Although the listing contains pictures, reproduce only its text, exactly as written.

Data.

────────────────────────────────────────

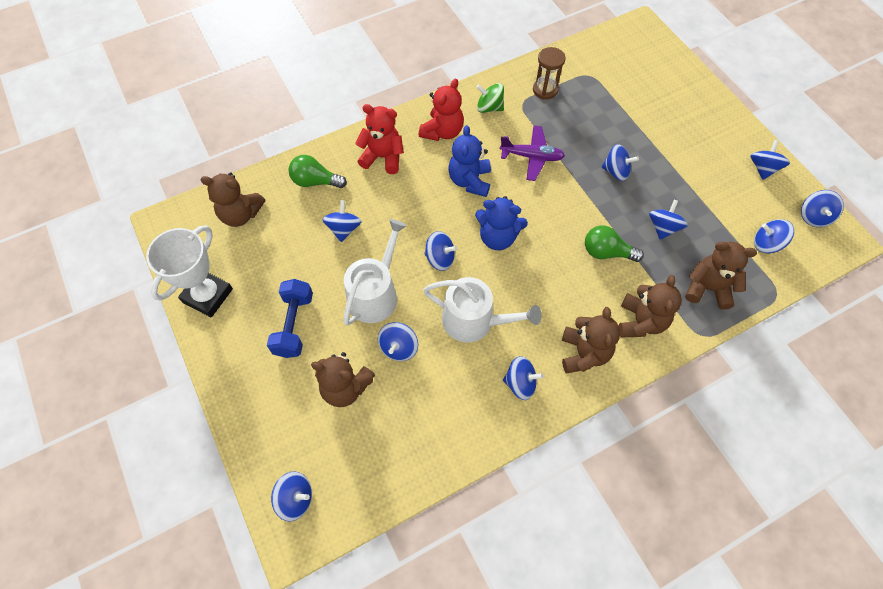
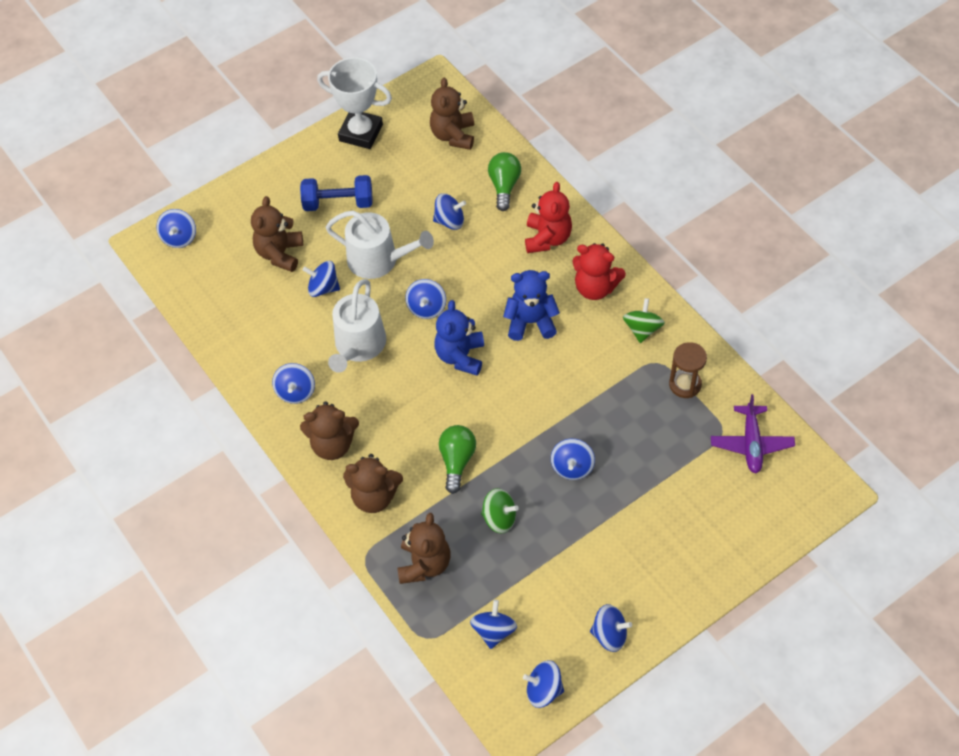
camera: 85 degrees right, 5 degrees down
purple plane [500,126,565,181] -> purple plane moved to [711,394,795,473]
blue spinning top [649,200,688,240] -> green spinning top [481,488,519,534]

────────────────────────────────────────

Solution.
camera: 85 degrees right, 5 degrees down
purple plane [500,126,565,181] -> purple plane moved to [711,394,795,473]
blue spinning top [649,200,688,240] -> green spinning top [481,488,519,534]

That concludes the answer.